■ YOUR TASK:
Retype, word for word, the part of the records that begins with the line containing "Question: From the image's perspective, does" and ends with the line containing "Question: Is white ceramic lamp at left in", including both of those lines.

"""

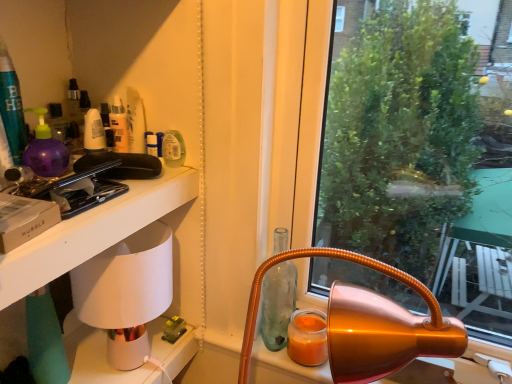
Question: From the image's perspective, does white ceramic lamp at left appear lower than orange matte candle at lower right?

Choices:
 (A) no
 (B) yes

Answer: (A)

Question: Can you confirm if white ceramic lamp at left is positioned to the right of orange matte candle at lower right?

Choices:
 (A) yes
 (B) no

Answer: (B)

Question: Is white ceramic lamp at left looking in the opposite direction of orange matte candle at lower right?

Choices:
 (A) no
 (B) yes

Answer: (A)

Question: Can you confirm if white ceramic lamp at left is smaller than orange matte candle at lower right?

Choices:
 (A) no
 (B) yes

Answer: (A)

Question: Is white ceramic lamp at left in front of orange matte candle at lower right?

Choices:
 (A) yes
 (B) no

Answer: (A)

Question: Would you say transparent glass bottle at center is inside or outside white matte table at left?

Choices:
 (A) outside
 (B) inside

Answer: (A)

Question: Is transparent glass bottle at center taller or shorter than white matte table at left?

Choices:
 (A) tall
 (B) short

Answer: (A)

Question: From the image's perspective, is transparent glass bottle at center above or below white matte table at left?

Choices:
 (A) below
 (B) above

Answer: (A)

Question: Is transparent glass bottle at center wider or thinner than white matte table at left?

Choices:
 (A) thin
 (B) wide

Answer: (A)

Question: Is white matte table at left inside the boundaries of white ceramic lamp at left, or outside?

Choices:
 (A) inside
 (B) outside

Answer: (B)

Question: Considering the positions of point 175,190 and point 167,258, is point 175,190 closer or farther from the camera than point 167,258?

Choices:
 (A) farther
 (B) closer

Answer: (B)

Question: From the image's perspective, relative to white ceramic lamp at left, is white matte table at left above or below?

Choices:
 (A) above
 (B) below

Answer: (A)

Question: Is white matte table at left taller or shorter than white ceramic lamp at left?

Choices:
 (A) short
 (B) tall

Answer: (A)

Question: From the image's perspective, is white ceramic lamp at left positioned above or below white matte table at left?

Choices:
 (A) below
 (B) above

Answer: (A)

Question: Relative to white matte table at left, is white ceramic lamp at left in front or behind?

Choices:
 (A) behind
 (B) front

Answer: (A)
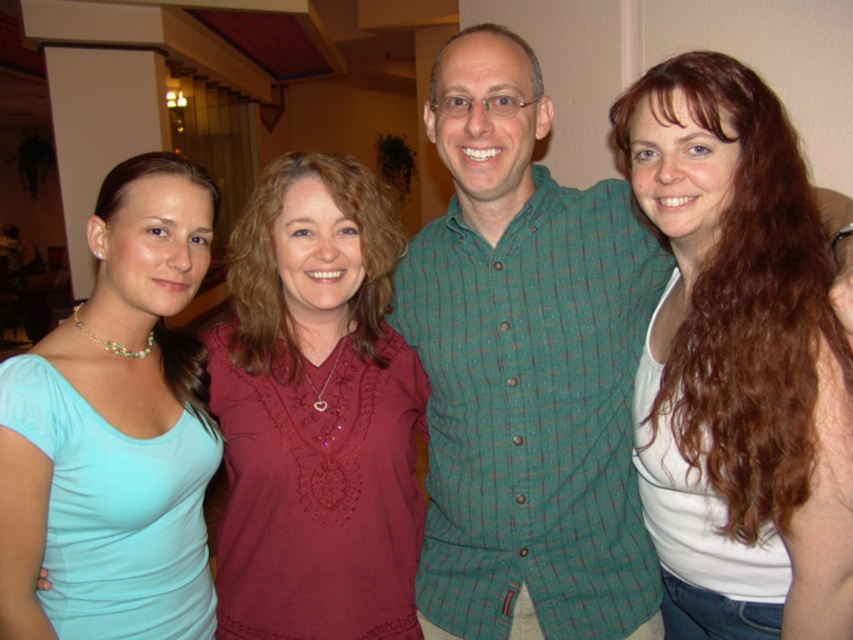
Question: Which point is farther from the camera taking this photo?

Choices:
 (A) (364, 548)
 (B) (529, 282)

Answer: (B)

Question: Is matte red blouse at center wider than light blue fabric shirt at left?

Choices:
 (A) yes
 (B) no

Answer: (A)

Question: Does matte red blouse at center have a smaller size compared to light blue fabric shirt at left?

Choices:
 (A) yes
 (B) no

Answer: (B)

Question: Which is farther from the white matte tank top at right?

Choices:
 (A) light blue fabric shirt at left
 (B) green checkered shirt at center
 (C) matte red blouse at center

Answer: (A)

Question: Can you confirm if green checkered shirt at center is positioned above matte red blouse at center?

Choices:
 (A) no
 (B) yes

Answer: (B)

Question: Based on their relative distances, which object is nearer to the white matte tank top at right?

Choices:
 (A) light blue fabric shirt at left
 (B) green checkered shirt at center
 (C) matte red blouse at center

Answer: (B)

"""
"""

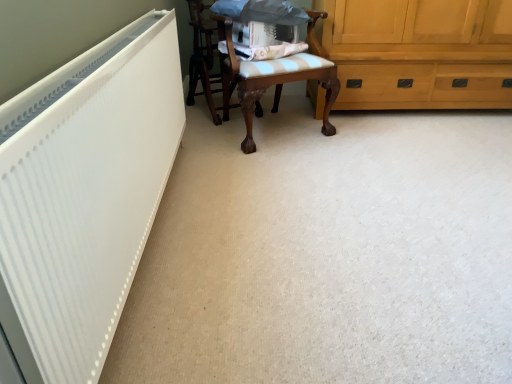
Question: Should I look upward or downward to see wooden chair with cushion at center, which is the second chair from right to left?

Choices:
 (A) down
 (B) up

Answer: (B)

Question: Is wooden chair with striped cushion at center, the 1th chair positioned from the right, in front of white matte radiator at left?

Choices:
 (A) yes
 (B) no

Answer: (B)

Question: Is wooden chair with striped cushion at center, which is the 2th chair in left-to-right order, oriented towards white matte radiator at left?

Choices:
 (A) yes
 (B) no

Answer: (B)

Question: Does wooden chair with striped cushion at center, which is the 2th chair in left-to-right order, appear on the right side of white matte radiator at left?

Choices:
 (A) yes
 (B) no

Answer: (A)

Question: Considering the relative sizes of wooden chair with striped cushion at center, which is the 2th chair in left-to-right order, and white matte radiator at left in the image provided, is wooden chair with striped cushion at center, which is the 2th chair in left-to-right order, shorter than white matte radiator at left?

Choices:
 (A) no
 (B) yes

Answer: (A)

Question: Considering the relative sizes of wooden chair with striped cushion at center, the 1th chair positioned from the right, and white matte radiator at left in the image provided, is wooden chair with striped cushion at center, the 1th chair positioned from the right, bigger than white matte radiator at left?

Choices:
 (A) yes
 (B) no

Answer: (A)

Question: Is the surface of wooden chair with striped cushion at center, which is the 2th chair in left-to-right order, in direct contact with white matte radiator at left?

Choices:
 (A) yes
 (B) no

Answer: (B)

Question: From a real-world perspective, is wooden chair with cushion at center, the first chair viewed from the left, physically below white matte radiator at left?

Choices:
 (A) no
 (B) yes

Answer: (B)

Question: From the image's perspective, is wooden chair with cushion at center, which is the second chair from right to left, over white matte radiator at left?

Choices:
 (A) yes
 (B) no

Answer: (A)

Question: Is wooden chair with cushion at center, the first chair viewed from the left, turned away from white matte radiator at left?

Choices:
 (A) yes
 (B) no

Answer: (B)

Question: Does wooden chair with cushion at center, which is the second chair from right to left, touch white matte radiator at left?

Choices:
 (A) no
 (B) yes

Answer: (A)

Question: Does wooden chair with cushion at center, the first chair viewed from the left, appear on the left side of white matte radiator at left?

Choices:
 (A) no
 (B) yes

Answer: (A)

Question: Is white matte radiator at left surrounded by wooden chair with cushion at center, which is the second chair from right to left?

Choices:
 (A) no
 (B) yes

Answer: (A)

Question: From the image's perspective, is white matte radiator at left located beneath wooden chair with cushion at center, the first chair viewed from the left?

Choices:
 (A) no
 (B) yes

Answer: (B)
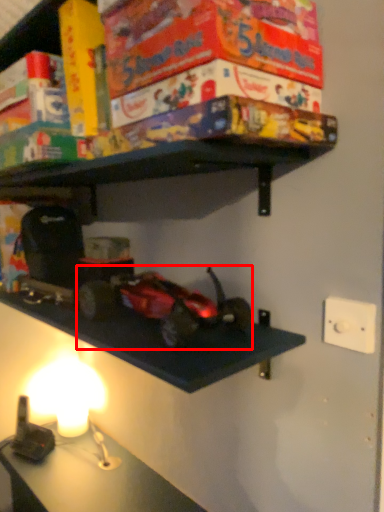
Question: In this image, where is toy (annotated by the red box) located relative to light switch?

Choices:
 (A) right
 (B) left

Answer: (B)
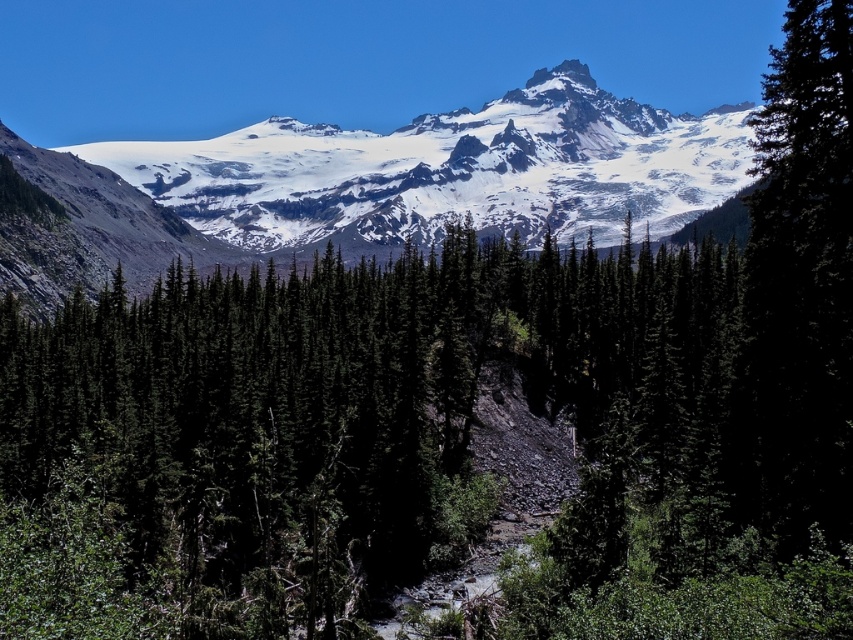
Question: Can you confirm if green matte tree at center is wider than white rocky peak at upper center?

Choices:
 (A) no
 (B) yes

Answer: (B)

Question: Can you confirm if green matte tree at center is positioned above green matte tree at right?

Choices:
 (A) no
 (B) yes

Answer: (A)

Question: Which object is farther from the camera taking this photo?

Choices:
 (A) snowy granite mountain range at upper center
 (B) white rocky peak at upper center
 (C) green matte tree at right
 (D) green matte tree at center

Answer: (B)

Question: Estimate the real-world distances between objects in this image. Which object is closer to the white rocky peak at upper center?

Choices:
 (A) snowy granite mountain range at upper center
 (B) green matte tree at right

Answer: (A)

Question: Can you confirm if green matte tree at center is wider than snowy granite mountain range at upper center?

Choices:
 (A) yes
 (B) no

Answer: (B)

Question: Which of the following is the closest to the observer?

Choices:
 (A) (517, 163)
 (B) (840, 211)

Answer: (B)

"""

■ OUTPUT BELOW:
Question: From the image's perspective, does white ceramic lamp at left appear lower than orange matte candle at lower right?

Choices:
 (A) no
 (B) yes

Answer: (A)

Question: Can you confirm if white ceramic lamp at left is positioned to the right of orange matte candle at lower right?

Choices:
 (A) yes
 (B) no

Answer: (B)

Question: Is white ceramic lamp at left looking in the opposite direction of orange matte candle at lower right?

Choices:
 (A) no
 (B) yes

Answer: (A)

Question: Can you confirm if white ceramic lamp at left is smaller than orange matte candle at lower right?

Choices:
 (A) no
 (B) yes

Answer: (A)

Question: Is white ceramic lamp at left in front of orange matte candle at lower right?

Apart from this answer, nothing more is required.